Pick out and copy every line below that has the word "cross".

Shape state change listings:
★ ★ ★ ★ ★ ★ ★
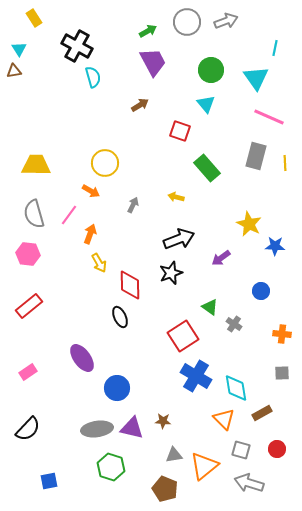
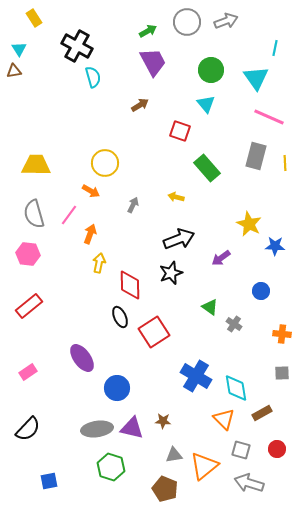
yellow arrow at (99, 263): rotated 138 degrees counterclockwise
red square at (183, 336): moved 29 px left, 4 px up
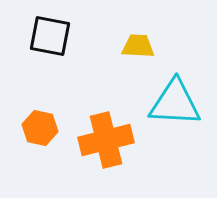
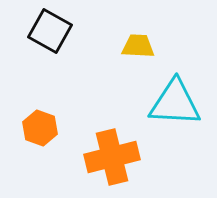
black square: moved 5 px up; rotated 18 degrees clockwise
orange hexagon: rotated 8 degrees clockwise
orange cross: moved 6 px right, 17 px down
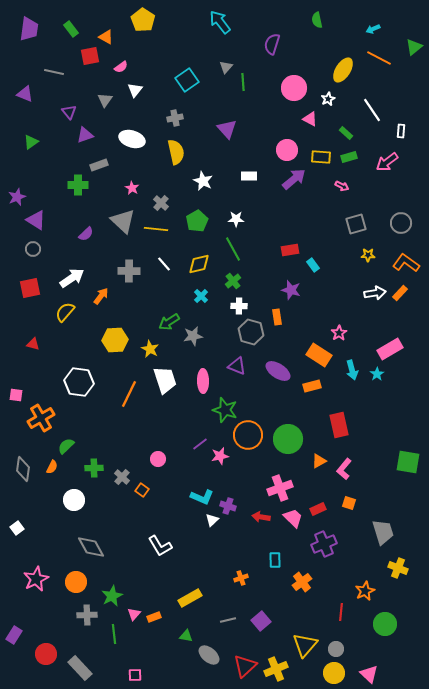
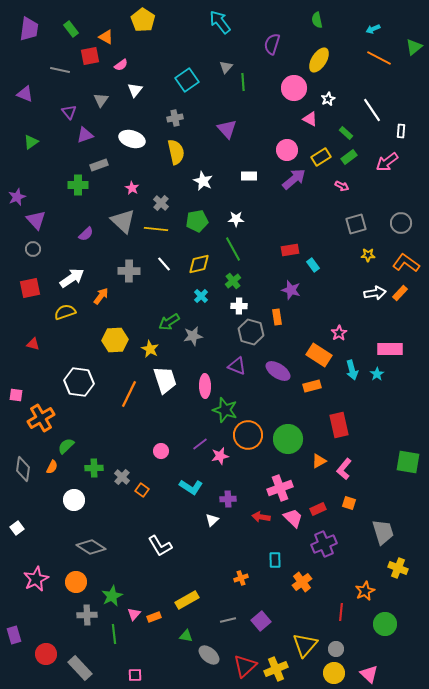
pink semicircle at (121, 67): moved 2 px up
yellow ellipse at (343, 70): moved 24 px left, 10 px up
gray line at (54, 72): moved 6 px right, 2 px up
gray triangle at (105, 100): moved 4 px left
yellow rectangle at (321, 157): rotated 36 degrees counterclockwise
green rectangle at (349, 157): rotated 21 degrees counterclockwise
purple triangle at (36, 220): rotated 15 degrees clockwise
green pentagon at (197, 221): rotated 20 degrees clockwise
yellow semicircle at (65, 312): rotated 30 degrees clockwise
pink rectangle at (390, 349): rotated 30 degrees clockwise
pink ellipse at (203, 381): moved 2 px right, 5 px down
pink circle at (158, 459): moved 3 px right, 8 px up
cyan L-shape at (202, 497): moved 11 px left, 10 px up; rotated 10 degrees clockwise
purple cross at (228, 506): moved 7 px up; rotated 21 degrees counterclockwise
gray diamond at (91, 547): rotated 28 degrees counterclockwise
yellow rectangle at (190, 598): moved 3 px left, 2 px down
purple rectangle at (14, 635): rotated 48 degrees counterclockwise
★ ★ ★ ★ ★ ★ ★
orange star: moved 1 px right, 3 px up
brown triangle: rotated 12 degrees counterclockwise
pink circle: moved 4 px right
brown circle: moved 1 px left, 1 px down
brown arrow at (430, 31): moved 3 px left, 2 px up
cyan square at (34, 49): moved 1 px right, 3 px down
★ ★ ★ ★ ★ ★ ★
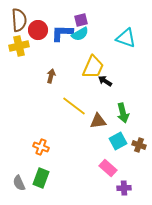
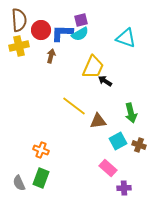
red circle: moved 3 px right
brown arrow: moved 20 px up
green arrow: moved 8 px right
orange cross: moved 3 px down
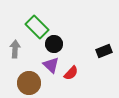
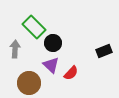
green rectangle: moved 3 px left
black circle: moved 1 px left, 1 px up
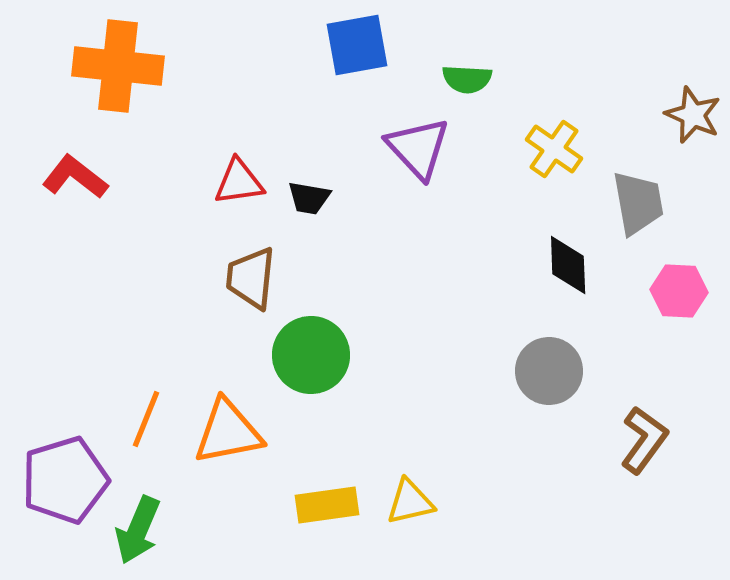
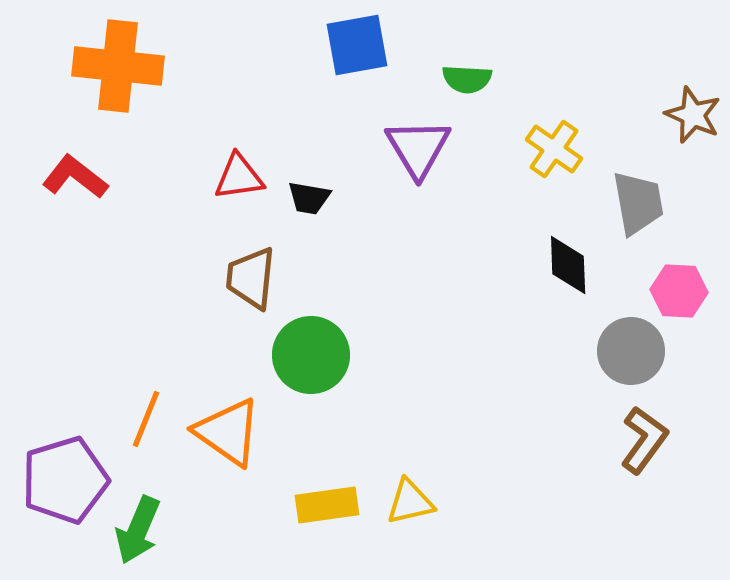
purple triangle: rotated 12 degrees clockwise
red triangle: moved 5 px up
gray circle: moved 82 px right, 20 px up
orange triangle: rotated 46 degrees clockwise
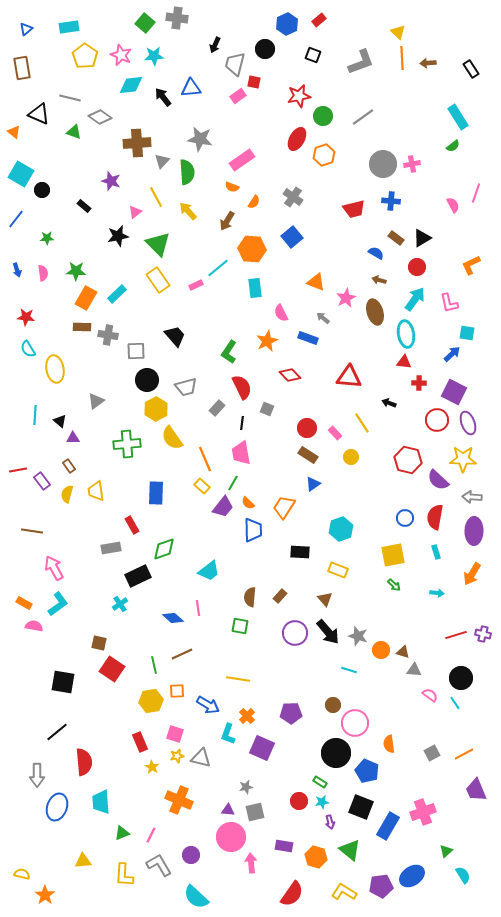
★ ★ ★ ★ ★ ★ ★
> _YOUR RESPONSE_
orange cross: moved 6 px right, 17 px down
purple cross at (228, 506): moved 7 px up; rotated 21 degrees counterclockwise
orange cross: moved 3 px down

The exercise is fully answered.